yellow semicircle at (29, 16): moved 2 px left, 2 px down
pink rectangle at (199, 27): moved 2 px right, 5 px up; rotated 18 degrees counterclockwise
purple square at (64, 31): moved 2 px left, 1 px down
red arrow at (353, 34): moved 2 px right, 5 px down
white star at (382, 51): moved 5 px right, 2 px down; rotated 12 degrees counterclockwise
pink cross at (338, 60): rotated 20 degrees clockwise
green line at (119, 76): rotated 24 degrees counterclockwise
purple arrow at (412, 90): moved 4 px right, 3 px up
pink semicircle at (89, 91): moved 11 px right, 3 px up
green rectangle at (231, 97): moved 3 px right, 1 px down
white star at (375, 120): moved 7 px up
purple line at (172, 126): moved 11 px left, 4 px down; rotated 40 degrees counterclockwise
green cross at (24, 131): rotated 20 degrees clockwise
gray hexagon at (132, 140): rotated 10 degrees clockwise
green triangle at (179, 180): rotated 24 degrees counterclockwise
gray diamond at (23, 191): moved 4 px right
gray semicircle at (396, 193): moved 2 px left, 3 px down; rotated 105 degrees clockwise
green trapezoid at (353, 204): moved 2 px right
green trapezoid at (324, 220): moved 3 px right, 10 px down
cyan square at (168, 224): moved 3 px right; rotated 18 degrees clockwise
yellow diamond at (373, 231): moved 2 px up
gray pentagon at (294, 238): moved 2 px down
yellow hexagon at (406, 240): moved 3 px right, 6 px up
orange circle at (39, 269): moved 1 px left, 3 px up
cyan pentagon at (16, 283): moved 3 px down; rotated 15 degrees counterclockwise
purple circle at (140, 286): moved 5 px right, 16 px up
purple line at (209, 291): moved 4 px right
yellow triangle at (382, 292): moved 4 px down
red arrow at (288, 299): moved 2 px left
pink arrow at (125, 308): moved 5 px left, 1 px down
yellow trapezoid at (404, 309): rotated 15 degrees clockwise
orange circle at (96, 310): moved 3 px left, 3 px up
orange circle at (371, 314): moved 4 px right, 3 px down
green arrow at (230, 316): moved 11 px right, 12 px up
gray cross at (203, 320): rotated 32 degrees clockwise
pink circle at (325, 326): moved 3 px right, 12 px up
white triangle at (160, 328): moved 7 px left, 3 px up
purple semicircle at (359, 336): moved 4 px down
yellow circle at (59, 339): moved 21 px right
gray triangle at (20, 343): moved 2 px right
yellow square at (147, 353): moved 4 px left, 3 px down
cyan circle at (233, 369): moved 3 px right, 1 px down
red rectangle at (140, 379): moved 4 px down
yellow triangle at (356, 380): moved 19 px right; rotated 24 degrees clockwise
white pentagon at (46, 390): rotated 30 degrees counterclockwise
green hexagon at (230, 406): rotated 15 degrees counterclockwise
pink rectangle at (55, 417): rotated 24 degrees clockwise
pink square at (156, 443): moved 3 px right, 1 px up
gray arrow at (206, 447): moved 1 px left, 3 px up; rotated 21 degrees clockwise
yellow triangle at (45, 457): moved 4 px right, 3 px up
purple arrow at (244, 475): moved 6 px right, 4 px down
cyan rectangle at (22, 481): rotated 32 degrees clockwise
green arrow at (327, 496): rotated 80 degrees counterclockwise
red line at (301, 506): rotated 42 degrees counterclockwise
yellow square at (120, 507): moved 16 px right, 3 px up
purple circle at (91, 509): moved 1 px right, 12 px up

* * *

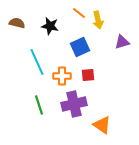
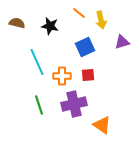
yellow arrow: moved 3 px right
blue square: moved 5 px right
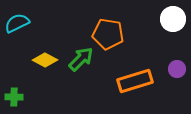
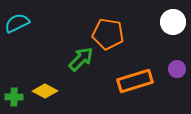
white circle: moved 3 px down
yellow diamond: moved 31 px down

...

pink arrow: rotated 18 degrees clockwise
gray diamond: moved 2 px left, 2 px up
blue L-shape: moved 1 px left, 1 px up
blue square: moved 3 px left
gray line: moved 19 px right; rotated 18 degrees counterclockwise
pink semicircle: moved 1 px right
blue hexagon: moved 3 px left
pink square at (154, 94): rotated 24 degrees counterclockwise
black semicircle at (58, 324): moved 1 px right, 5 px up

=== Task goal ===
In the listing above, find the line with "blue hexagon: moved 3 px left" and the line with "black semicircle at", then reproduce both and every line between them exactly.

=== Task response ===
blue hexagon: moved 3 px left
pink square at (154, 94): rotated 24 degrees counterclockwise
black semicircle at (58, 324): moved 1 px right, 5 px up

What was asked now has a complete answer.